Exercise instructions
A faithful transcription of all the records is required.

Data records
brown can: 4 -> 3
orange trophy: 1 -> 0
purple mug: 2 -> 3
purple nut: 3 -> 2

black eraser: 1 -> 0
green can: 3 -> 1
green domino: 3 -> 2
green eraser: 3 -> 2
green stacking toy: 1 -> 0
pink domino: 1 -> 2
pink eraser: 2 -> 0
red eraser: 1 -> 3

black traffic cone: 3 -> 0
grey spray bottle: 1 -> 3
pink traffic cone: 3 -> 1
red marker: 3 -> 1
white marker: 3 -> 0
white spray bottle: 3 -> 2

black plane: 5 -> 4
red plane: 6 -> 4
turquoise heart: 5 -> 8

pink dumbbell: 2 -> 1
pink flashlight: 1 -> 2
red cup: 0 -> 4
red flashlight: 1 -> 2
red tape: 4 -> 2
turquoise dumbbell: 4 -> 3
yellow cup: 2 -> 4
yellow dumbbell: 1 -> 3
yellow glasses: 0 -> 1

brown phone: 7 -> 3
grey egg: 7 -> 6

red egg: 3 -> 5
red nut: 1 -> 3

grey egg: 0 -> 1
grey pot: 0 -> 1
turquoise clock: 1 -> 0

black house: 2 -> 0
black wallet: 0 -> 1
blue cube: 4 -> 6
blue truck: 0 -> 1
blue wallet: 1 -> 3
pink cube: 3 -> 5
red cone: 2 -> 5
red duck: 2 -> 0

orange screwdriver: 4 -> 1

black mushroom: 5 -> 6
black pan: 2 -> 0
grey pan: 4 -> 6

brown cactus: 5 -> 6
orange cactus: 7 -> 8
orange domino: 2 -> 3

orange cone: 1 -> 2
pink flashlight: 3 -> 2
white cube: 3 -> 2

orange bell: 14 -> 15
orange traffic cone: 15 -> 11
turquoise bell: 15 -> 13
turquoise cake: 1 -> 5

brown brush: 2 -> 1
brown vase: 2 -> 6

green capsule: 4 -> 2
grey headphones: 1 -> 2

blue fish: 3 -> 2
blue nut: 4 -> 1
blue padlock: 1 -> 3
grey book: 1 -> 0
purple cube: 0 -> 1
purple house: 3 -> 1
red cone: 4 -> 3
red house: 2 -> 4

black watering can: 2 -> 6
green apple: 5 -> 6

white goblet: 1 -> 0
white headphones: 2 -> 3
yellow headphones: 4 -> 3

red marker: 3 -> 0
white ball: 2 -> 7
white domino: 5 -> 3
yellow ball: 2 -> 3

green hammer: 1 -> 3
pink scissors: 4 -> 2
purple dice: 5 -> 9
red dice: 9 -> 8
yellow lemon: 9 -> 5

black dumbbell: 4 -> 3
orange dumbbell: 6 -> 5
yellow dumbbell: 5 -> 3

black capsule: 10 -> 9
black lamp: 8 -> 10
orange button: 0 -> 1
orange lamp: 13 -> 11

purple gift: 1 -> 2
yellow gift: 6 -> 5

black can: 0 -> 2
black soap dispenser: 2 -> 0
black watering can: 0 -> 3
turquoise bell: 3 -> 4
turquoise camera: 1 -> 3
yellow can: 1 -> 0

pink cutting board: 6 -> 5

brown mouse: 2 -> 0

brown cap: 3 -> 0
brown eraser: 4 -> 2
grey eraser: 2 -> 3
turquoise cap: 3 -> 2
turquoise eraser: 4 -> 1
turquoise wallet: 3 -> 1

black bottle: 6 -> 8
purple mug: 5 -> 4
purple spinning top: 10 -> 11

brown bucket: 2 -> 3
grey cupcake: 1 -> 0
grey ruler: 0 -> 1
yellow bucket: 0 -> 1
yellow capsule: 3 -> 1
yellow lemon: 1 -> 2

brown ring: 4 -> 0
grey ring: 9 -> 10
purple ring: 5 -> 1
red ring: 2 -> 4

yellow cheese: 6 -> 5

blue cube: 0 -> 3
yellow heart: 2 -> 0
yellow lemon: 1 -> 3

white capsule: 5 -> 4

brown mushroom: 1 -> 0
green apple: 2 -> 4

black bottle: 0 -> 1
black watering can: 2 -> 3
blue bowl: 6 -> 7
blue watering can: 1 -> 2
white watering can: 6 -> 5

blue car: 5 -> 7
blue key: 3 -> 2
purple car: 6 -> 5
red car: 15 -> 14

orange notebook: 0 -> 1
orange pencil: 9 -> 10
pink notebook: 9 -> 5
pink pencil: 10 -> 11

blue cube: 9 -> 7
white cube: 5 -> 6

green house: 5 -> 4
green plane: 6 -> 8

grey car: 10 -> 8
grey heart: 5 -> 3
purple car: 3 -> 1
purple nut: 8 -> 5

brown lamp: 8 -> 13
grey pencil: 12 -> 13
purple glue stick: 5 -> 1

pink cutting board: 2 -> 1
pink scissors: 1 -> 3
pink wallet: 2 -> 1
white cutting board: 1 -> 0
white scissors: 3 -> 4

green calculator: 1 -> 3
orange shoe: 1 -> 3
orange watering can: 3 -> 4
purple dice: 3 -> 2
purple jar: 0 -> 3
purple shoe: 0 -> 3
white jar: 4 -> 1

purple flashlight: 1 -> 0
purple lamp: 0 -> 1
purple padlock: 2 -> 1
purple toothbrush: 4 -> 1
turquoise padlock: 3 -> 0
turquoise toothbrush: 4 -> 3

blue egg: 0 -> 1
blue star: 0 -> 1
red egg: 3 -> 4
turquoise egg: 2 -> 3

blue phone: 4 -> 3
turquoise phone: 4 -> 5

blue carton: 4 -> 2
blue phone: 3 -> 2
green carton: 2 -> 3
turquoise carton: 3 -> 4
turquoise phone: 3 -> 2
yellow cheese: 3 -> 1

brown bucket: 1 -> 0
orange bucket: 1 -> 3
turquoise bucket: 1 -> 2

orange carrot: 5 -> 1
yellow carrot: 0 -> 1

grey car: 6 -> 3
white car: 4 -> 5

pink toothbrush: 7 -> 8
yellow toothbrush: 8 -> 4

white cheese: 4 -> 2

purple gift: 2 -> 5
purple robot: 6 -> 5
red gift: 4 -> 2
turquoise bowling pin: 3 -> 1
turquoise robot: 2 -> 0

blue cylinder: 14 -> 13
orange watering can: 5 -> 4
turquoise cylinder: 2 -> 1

Output of the exercise
brown can: 4 -> 3
orange trophy: 1 -> 0
purple mug: 2 -> 3
purple nut: 3 -> 2

black eraser: 1 -> 0
green can: 3 -> 1
green domino: 3 -> 2
green eraser: 3 -> 2
green stacking toy: 1 -> 0
pink domino: 1 -> 2
pink eraser: 2 -> 0
red eraser: 1 -> 3

black traffic cone: 3 -> 0
grey spray bottle: 1 -> 3
pink traffic cone: 3 -> 1
red marker: 3 -> 1
white marker: 3 -> 0
white spray bottle: 3 -> 2

black plane: 5 -> 4
red plane: 6 -> 4
turquoise heart: 5 -> 8

pink dumbbell: 2 -> 1
pink flashlight: 1 -> 2
red cup: 0 -> 4
red flashlight: 1 -> 2
red tape: 4 -> 2
turquoise dumbbell: 4 -> 3
yellow cup: 2 -> 4
yellow dumbbell: 1 -> 3
yellow glasses: 0 -> 1

brown phone: 7 -> 3
grey egg: 7 -> 6

red egg: 3 -> 5
red nut: 1 -> 3

grey egg: 0 -> 1
grey pot: 0 -> 1
turquoise clock: 1 -> 0

black house: 2 -> 0
black wallet: 0 -> 1
blue cube: 4 -> 6
blue truck: 0 -> 1
blue wallet: 1 -> 3
pink cube: 3 -> 5
red cone: 2 -> 5
red duck: 2 -> 0

orange screwdriver: 4 -> 1

black mushroom: 5 -> 6
black pan: 2 -> 0
grey pan: 4 -> 6

brown cactus: 5 -> 6
orange cactus: 7 -> 8
orange domino: 2 -> 3

orange cone: 1 -> 2
pink flashlight: 3 -> 2
white cube: 3 -> 2

orange bell: 14 -> 15
orange traffic cone: 15 -> 11
turquoise bell: 15 -> 13
turquoise cake: 1 -> 5

brown brush: 2 -> 1
brown vase: 2 -> 6

green capsule: 4 -> 2
grey headphones: 1 -> 2

blue fish: 3 -> 2
blue nut: 4 -> 1
blue padlock: 1 -> 3
grey book: 1 -> 0
purple cube: 0 -> 1
purple house: 3 -> 1
red cone: 4 -> 3
red house: 2 -> 4

black watering can: 2 -> 6
green apple: 5 -> 6

white goblet: 1 -> 0
white headphones: 2 -> 3
yellow headphones: 4 -> 3

red marker: 3 -> 0
white ball: 2 -> 7
white domino: 5 -> 3
yellow ball: 2 -> 3

green hammer: 1 -> 3
pink scissors: 4 -> 2
purple dice: 5 -> 9
red dice: 9 -> 8
yellow lemon: 9 -> 5

black dumbbell: 4 -> 3
orange dumbbell: 6 -> 5
yellow dumbbell: 5 -> 3

black capsule: 10 -> 9
black lamp: 8 -> 10
orange button: 0 -> 1
orange lamp: 13 -> 11

purple gift: 1 -> 2
yellow gift: 6 -> 5

black can: 0 -> 2
black soap dispenser: 2 -> 0
black watering can: 0 -> 3
turquoise bell: 3 -> 4
turquoise camera: 1 -> 3
yellow can: 1 -> 0

pink cutting board: 6 -> 5

brown mouse: 2 -> 0

brown cap: 3 -> 0
brown eraser: 4 -> 2
grey eraser: 2 -> 3
turquoise cap: 3 -> 2
turquoise eraser: 4 -> 1
turquoise wallet: 3 -> 1

black bottle: 6 -> 8
purple mug: 5 -> 4
purple spinning top: 10 -> 11

brown bucket: 2 -> 3
grey cupcake: 1 -> 0
grey ruler: 0 -> 1
yellow bucket: 0 -> 1
yellow capsule: 3 -> 1
yellow lemon: 1 -> 2

brown ring: 4 -> 0
grey ring: 9 -> 10
purple ring: 5 -> 1
red ring: 2 -> 4

yellow cheese: 6 -> 5

blue cube: 0 -> 3
yellow heart: 2 -> 0
yellow lemon: 1 -> 3

white capsule: 5 -> 4

brown mushroom: 1 -> 0
green apple: 2 -> 4

black bottle: 0 -> 1
black watering can: 2 -> 3
blue bowl: 6 -> 7
blue watering can: 1 -> 2
white watering can: 6 -> 5

blue car: 5 -> 7
blue key: 3 -> 2
purple car: 6 -> 5
red car: 15 -> 14

orange notebook: 0 -> 1
orange pencil: 9 -> 10
pink notebook: 9 -> 5
pink pencil: 10 -> 11

blue cube: 9 -> 7
white cube: 5 -> 6

green house: 5 -> 4
green plane: 6 -> 8

grey car: 10 -> 8
grey heart: 5 -> 3
purple car: 3 -> 1
purple nut: 8 -> 5

brown lamp: 8 -> 13
grey pencil: 12 -> 13
purple glue stick: 5 -> 1

pink cutting board: 2 -> 1
pink scissors: 1 -> 3
pink wallet: 2 -> 1
white cutting board: 1 -> 0
white scissors: 3 -> 4

green calculator: 1 -> 3
orange shoe: 1 -> 3
orange watering can: 3 -> 4
purple dice: 3 -> 2
purple jar: 0 -> 3
purple shoe: 0 -> 3
white jar: 4 -> 1

purple flashlight: 1 -> 0
purple lamp: 0 -> 1
purple padlock: 2 -> 1
purple toothbrush: 4 -> 1
turquoise padlock: 3 -> 0
turquoise toothbrush: 4 -> 3

blue egg: 0 -> 1
blue star: 0 -> 1
red egg: 3 -> 4
turquoise egg: 2 -> 3

blue phone: 4 -> 3
turquoise phone: 4 -> 5

blue carton: 4 -> 2
blue phone: 3 -> 2
green carton: 2 -> 3
turquoise carton: 3 -> 4
turquoise phone: 3 -> 2
yellow cheese: 3 -> 1

brown bucket: 1 -> 0
orange bucket: 1 -> 3
turquoise bucket: 1 -> 2

orange carrot: 5 -> 1
yellow carrot: 0 -> 1

grey car: 6 -> 3
white car: 4 -> 5

pink toothbrush: 7 -> 8
yellow toothbrush: 8 -> 4

white cheese: 4 -> 2

purple gift: 2 -> 5
purple robot: 6 -> 5
red gift: 4 -> 2
turquoise bowling pin: 3 -> 1
turquoise robot: 2 -> 0

blue cylinder: 14 -> 13
orange watering can: 5 -> 4
turquoise cylinder: 2 -> 1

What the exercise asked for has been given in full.